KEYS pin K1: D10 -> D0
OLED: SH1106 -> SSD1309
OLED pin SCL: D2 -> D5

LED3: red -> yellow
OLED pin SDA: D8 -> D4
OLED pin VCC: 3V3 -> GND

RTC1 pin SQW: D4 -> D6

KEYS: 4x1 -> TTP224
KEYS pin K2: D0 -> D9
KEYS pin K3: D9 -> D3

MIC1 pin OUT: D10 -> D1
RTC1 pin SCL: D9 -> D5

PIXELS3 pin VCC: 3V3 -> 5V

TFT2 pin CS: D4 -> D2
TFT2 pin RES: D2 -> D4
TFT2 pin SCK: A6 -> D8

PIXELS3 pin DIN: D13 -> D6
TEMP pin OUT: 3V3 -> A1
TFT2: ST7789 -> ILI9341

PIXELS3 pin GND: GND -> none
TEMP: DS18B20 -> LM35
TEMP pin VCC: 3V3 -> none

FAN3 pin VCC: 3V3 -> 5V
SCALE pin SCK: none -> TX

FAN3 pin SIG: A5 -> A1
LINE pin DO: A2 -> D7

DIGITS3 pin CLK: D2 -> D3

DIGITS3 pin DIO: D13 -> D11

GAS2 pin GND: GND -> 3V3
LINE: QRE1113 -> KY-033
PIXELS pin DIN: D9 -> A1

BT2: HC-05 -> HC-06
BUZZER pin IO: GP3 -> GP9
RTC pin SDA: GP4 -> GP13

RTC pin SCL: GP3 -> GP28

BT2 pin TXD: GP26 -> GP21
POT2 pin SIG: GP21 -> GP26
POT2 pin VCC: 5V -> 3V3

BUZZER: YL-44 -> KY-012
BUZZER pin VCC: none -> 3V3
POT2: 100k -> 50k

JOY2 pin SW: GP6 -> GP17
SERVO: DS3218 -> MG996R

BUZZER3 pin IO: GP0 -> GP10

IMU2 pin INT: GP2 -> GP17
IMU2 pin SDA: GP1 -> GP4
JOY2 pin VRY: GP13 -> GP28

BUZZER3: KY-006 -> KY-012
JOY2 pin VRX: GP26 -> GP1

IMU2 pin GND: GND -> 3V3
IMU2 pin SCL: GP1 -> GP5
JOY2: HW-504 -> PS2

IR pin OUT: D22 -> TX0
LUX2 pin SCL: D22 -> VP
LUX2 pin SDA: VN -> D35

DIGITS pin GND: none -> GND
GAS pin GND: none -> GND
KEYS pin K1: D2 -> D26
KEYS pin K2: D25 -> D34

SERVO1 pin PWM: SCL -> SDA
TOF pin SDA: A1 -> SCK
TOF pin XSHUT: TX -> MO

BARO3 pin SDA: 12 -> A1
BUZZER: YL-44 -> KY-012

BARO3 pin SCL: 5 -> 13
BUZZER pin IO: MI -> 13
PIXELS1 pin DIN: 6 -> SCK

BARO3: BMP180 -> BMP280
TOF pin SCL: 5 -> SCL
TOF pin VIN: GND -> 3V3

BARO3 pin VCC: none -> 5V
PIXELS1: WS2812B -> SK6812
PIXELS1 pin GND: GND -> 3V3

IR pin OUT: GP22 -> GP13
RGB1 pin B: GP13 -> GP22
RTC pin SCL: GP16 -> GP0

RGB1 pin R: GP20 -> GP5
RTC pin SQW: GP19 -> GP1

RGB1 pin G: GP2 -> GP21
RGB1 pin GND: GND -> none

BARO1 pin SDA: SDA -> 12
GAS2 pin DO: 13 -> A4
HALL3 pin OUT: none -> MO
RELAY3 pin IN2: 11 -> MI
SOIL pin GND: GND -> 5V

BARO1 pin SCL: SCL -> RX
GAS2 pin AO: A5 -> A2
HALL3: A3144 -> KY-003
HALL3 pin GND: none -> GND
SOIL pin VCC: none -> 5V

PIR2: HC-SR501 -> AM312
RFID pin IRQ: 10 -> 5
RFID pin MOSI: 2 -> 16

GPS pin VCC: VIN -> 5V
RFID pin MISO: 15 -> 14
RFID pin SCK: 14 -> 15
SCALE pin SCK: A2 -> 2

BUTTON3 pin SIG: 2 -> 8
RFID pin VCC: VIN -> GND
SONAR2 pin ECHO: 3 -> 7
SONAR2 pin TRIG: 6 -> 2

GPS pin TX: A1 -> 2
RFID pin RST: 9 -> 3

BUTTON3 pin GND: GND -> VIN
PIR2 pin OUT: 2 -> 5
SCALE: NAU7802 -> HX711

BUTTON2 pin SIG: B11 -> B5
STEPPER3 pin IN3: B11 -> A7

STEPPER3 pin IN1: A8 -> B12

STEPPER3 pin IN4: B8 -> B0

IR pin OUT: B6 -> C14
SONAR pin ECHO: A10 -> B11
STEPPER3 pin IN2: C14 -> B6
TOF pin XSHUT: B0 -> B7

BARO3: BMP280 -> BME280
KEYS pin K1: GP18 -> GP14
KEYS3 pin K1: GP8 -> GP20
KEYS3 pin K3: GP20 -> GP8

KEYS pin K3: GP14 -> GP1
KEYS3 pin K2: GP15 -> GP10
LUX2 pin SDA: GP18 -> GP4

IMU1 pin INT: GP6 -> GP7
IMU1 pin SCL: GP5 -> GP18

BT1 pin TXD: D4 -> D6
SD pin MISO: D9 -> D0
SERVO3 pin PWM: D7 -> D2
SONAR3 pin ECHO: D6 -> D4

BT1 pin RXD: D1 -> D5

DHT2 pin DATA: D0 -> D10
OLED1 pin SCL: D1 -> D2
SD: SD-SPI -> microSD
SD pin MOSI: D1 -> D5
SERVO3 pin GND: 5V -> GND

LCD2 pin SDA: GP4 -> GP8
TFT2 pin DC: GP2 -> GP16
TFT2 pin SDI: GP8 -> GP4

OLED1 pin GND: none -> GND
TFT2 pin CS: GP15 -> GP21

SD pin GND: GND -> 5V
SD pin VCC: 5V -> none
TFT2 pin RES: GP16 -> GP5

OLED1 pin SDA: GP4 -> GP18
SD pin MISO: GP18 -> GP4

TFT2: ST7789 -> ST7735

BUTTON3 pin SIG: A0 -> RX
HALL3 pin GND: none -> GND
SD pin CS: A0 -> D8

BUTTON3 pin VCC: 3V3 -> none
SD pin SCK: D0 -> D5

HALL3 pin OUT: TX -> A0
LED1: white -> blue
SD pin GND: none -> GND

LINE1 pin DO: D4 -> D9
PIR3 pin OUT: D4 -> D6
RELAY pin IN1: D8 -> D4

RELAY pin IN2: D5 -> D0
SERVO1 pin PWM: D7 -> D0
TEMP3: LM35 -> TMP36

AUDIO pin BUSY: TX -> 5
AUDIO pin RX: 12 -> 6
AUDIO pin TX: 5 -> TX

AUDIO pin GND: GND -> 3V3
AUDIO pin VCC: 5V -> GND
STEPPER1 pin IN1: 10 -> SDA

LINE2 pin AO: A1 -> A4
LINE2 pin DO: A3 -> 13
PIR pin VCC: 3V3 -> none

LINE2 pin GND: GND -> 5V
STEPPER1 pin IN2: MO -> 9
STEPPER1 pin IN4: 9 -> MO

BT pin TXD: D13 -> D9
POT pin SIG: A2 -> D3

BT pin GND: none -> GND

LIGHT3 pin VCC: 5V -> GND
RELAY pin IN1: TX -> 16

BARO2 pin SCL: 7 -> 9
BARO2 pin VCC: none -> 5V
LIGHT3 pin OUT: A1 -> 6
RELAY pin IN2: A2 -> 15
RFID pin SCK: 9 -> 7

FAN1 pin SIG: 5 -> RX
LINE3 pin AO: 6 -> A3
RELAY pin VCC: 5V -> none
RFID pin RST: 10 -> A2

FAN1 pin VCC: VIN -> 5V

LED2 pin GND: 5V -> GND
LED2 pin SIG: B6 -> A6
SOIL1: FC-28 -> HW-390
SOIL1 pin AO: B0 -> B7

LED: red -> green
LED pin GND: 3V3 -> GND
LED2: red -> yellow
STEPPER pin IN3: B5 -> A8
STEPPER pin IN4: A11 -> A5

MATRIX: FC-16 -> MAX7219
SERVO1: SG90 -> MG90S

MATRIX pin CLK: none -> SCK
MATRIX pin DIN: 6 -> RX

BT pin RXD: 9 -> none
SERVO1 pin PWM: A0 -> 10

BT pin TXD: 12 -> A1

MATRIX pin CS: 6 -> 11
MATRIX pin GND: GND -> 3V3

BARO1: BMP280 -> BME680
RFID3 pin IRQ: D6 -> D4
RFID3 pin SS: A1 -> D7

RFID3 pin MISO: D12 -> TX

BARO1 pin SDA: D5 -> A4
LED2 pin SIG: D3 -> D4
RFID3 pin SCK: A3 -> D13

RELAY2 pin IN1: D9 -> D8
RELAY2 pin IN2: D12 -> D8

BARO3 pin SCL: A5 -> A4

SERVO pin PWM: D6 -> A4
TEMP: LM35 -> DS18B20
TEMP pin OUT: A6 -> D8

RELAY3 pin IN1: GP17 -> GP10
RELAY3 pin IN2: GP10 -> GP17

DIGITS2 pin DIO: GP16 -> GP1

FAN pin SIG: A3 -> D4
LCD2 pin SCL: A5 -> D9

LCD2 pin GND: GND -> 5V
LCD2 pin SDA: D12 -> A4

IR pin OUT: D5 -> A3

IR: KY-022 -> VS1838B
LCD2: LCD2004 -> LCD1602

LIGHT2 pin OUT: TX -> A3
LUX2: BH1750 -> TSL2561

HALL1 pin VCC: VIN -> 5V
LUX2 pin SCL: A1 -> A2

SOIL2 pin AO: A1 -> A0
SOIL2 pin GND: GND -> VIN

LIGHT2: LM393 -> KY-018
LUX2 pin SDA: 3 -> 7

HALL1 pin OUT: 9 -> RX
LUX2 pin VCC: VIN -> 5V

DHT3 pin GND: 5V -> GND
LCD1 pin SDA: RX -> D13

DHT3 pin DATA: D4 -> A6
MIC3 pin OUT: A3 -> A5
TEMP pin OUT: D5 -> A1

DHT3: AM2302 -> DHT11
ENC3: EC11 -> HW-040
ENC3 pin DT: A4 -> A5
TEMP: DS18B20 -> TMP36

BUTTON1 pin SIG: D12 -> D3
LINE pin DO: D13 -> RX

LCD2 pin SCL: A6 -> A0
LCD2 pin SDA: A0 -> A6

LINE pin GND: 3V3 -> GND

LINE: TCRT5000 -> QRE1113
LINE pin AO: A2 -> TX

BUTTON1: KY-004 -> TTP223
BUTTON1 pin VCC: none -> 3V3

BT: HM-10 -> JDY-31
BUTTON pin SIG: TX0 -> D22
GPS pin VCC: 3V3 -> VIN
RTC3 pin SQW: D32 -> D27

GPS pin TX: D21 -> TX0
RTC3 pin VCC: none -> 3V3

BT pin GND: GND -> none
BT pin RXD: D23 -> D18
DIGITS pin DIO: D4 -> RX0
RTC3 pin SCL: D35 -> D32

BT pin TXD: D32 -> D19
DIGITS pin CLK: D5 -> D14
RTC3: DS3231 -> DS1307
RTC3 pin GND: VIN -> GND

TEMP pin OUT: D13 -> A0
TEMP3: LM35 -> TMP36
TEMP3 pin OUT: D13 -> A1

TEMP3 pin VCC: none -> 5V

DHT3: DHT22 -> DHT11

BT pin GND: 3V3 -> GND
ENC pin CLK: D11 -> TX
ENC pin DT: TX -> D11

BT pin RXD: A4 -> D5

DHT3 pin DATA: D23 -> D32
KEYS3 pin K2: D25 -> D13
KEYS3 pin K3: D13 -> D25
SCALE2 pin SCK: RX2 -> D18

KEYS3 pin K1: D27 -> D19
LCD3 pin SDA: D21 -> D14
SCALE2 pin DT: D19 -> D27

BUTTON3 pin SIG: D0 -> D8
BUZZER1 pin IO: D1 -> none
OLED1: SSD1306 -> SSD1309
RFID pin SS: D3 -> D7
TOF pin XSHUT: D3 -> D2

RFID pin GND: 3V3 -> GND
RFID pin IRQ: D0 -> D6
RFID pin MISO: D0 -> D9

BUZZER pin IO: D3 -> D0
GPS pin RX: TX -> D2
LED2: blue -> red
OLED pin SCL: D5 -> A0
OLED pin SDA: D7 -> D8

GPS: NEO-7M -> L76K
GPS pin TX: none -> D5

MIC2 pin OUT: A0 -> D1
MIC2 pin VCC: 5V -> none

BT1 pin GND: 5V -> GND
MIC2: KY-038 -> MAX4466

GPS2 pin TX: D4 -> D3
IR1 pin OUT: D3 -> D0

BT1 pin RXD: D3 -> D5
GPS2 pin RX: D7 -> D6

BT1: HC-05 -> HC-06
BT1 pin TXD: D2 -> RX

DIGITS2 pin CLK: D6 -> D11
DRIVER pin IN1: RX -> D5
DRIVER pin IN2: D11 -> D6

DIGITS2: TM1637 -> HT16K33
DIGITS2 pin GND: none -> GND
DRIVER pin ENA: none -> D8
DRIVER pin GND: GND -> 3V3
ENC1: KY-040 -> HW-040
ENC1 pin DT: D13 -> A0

------------------------------------------------------------------------

## [What this task involves]
From the records above, copy each line in which the string "MATRIX" occurs.

## [Result of this exercise]
MATRIX: FC-16 -> MAX7219
MATRIX pin CLK: none -> SCK
MATRIX pin DIN: 6 -> RX
MATRIX pin CS: 6 -> 11
MATRIX pin GND: GND -> 3V3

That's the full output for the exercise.